Work task -
When you restate the records, do so word for word and omit any picture they contain.

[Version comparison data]
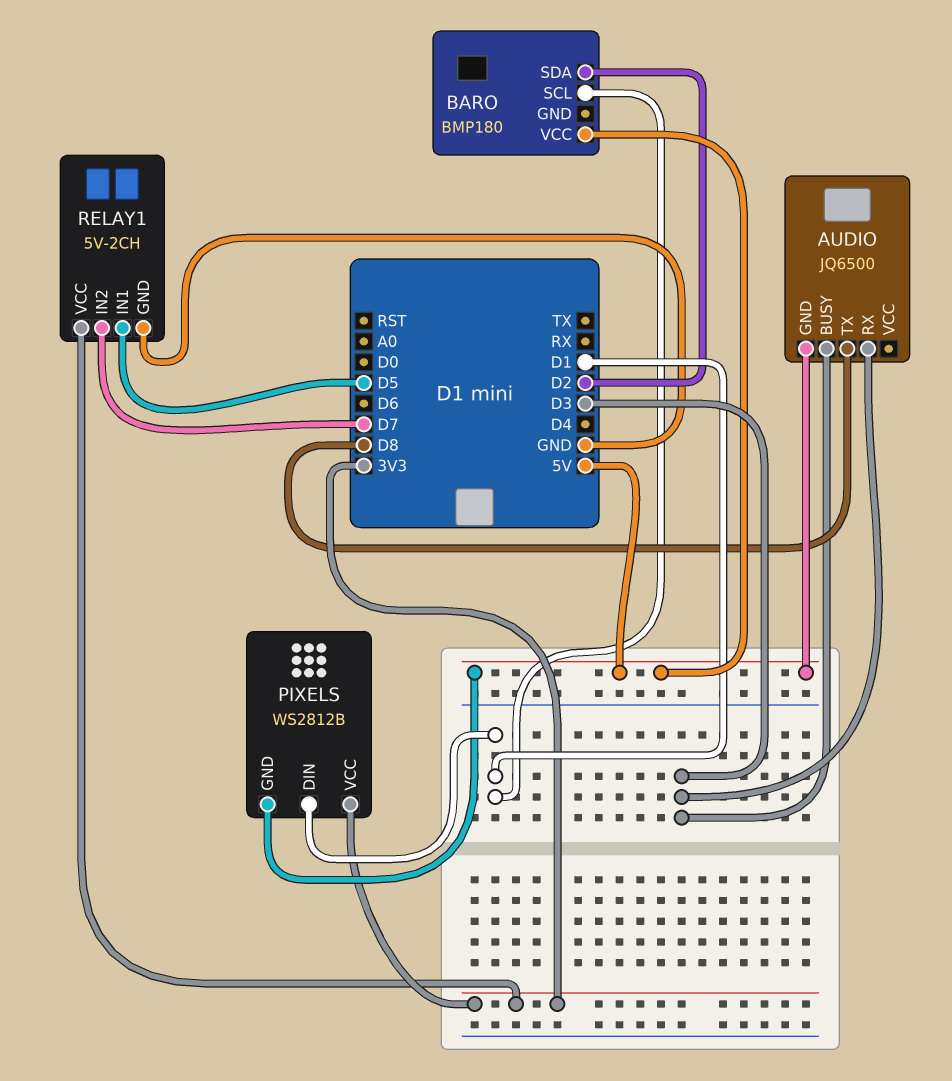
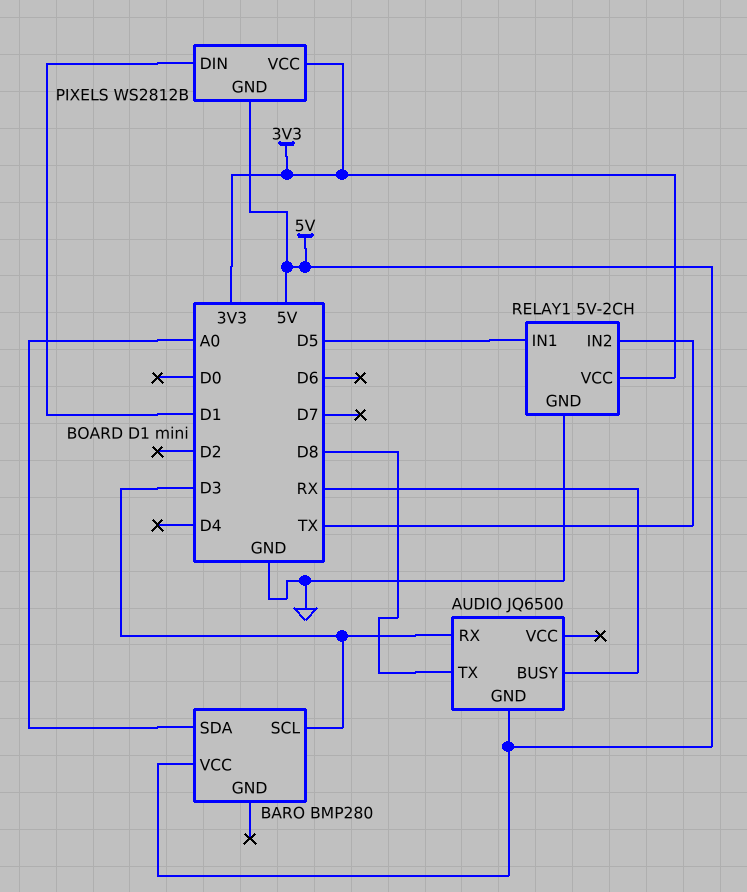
AUDIO pin BUSY: D3 -> RX
BARO: BMP180 -> BMP280
BARO pin SCL: D1 -> D3
BARO pin SDA: D2 -> A0
RELAY1 pin IN2: D7 -> TX

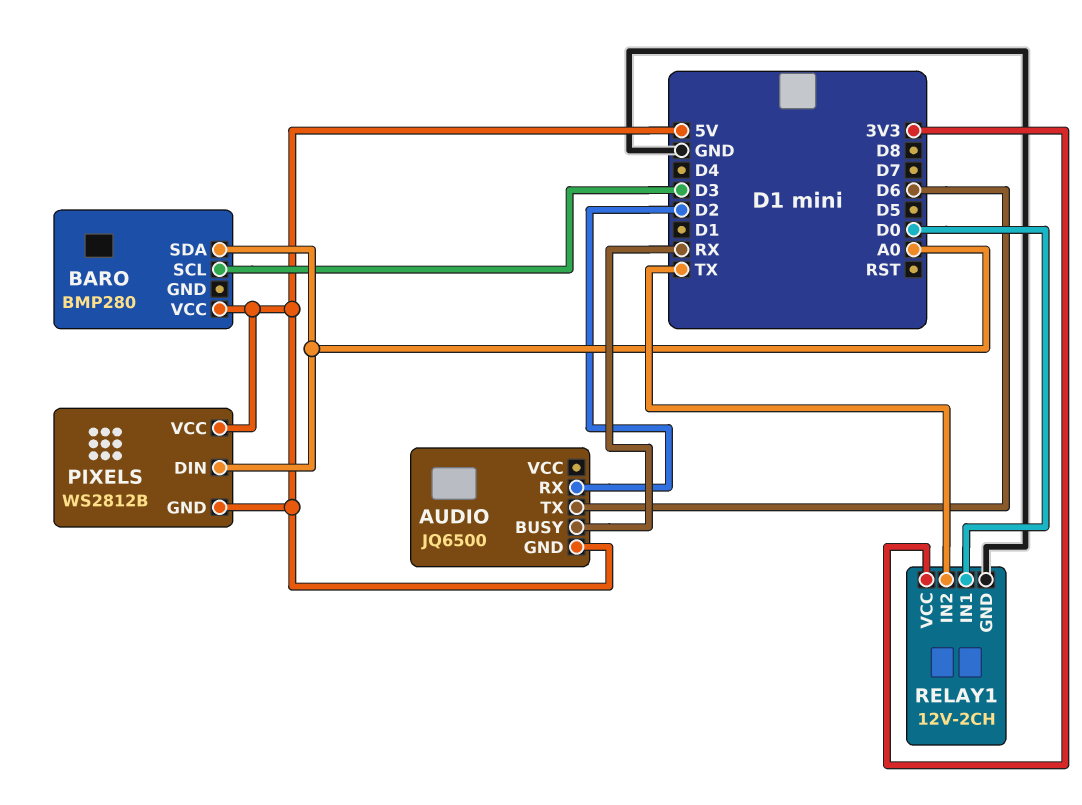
AUDIO pin RX: D3 -> D2
AUDIO pin TX: D8 -> D6
PIXELS pin DIN: D1 -> A0
PIXELS pin VCC: 3V3 -> 5V
RELAY1: 5V-2CH -> 12V-2CH
RELAY1 pin IN1: D5 -> D0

Result for this task -
AUDIO pin BUSY: D3 -> RX
BARO: BMP180 -> BMP280
BARO pin SCL: D1 -> D3
BARO pin SDA: D2 -> A0
RELAY1 pin IN2: D7 -> TX

AUDIO pin RX: D3 -> D2
AUDIO pin TX: D8 -> D6
PIXELS pin DIN: D1 -> A0
PIXELS pin VCC: 3V3 -> 5V
RELAY1: 5V-2CH -> 12V-2CH
RELAY1 pin IN1: D5 -> D0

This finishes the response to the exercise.